START Supplied information

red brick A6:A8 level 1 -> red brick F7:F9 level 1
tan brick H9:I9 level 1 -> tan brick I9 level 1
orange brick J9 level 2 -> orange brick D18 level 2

END Supplied information
START Supplied information

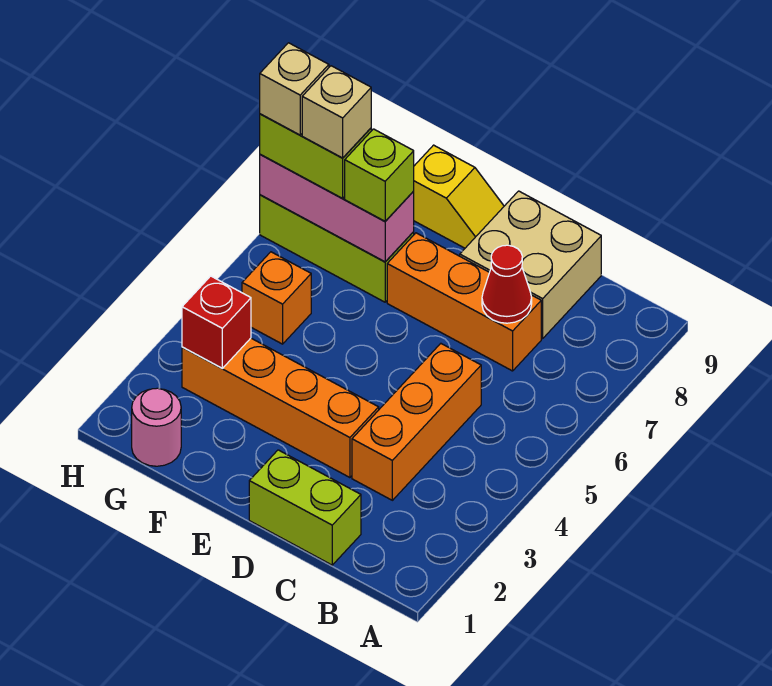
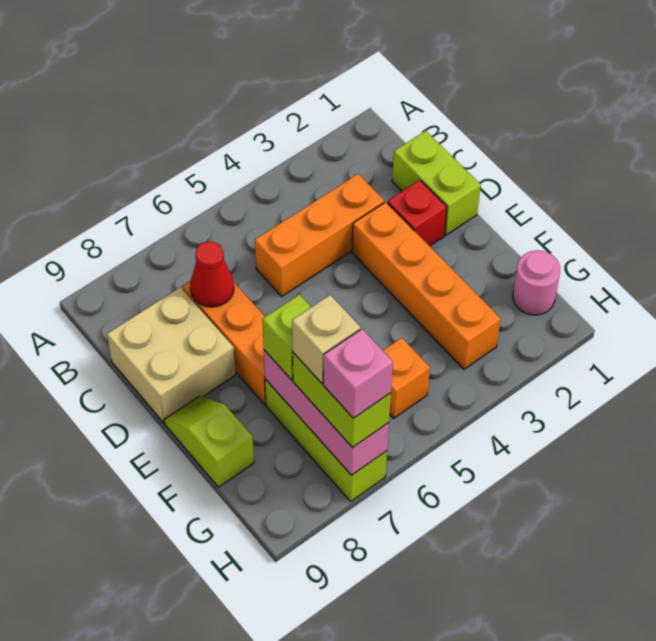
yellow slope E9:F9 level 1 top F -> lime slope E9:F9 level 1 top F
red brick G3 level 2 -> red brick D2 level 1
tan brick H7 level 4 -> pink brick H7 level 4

END Supplied information

** Problem to work on **
Check every line of the entries above, and copy those that carry the string "brick".

** Reply **
red brick A6:A8 level 1 -> red brick F7:F9 level 1
tan brick H9:I9 level 1 -> tan brick I9 level 1
orange brick J9 level 2 -> orange brick D18 level 2
red brick G3 level 2 -> red brick D2 level 1
tan brick H7 level 4 -> pink brick H7 level 4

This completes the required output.